** Your goal **
The records follow. Filter them to the lines that hold "dzwonek".

Material for this task START

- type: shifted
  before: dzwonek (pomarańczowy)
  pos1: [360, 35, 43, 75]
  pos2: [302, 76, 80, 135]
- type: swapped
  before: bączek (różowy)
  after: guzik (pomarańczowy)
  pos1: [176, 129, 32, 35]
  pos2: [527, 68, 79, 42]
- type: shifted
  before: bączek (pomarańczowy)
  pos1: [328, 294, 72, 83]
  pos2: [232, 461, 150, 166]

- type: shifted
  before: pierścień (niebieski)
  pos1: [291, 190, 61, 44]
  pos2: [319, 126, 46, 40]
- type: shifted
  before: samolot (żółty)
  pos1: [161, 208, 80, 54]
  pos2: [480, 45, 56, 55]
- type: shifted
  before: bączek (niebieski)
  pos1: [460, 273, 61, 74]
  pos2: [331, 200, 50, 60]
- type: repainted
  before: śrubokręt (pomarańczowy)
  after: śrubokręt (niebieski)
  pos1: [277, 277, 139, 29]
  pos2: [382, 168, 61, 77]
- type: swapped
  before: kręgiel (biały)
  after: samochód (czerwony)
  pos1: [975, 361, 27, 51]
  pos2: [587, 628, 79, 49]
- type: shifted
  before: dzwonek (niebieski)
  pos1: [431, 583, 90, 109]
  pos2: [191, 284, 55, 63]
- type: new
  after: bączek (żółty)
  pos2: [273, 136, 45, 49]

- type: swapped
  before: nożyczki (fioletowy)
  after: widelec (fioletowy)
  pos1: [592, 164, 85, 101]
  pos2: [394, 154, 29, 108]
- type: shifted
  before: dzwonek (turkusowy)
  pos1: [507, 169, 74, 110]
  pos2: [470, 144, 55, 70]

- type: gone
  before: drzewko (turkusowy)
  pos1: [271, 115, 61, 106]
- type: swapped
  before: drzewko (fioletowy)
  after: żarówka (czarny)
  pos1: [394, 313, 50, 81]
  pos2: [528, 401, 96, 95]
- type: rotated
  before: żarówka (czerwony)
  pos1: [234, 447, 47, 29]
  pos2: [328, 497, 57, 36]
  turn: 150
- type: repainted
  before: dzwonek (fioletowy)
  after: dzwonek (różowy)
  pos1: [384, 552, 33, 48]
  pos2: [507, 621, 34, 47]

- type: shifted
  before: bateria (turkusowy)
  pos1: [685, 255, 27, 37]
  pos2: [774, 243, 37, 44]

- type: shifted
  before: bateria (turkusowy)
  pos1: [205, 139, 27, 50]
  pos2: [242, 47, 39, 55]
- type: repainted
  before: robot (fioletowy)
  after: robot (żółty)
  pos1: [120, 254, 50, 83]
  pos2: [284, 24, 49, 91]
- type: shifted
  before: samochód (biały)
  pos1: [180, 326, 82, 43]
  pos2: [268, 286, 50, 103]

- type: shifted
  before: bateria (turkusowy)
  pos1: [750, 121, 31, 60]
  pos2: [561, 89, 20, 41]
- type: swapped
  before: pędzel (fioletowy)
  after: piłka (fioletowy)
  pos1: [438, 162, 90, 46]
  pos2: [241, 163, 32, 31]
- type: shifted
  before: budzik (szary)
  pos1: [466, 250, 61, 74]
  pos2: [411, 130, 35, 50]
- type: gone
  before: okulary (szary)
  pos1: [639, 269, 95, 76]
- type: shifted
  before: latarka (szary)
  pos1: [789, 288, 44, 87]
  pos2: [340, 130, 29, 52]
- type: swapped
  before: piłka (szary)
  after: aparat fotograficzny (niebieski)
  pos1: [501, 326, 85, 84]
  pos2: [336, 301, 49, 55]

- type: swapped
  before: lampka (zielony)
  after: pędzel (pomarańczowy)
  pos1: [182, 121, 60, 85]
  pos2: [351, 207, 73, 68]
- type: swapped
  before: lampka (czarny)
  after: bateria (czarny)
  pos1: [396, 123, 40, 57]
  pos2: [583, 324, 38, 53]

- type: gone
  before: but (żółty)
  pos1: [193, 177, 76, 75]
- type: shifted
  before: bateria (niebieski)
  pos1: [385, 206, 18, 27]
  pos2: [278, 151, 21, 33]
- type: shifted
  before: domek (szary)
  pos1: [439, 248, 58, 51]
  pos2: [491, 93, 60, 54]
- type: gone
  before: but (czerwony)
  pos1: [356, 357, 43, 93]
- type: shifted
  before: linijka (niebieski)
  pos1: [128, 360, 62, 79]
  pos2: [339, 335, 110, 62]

Material for this task END

** Answer section **
  before: dzwonek (pomarańczowy)
  before: dzwonek (niebieski)
  before: dzwonek (turkusowy)
  before: dzwonek (fioletowy)
  after: dzwonek (różowy)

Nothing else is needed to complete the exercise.